## JOB ITEM
Please retype the records below exactly as they appear, leaving out every picture.

[Coordinate-based change data]
- Opening Delimiter -

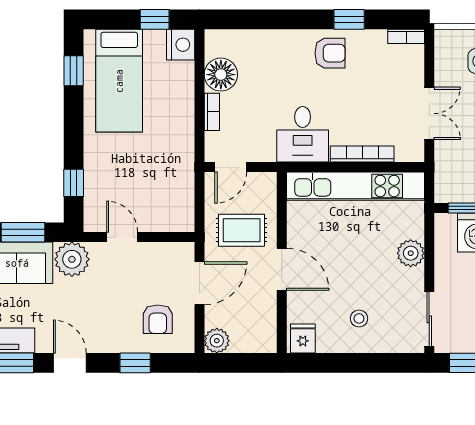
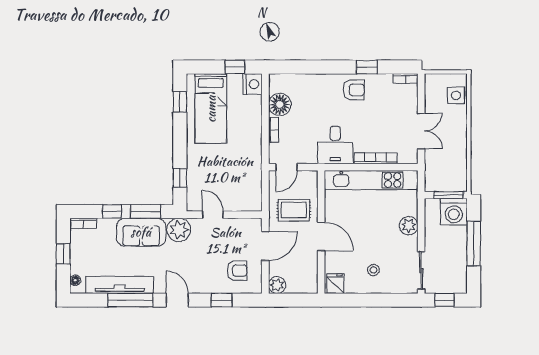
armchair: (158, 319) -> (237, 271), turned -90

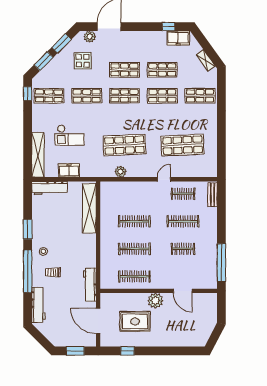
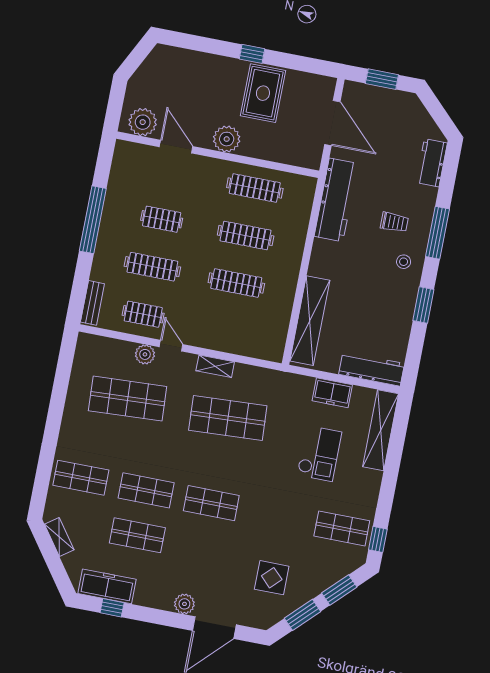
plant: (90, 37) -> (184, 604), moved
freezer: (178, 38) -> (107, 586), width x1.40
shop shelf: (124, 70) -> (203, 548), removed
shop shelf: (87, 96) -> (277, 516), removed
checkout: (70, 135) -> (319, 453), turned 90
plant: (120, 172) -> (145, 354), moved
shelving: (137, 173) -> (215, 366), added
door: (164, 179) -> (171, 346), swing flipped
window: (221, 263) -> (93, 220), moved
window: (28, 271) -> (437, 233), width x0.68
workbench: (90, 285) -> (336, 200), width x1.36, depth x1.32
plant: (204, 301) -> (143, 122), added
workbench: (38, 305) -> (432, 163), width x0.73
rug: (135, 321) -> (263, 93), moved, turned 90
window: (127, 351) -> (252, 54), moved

- Closing Delimiter -

## RESPONSE TO THIS TASK
armchair: (158, 319) -> (237, 271), turned -90

plant: (90, 37) -> (184, 604), moved
freezer: (178, 38) -> (107, 586), width x1.40
shop shelf: (124, 70) -> (203, 548), removed
shop shelf: (87, 96) -> (277, 516), removed
checkout: (70, 135) -> (319, 453), turned 90
plant: (120, 172) -> (145, 354), moved
shelving: (137, 173) -> (215, 366), added
door: (164, 179) -> (171, 346), swing flipped
window: (221, 263) -> (93, 220), moved
window: (28, 271) -> (437, 233), width x0.68
workbench: (90, 285) -> (336, 200), width x1.36, depth x1.32
plant: (204, 301) -> (143, 122), added
workbench: (38, 305) -> (432, 163), width x0.73
rug: (135, 321) -> (263, 93), moved, turned 90
window: (127, 351) -> (252, 54), moved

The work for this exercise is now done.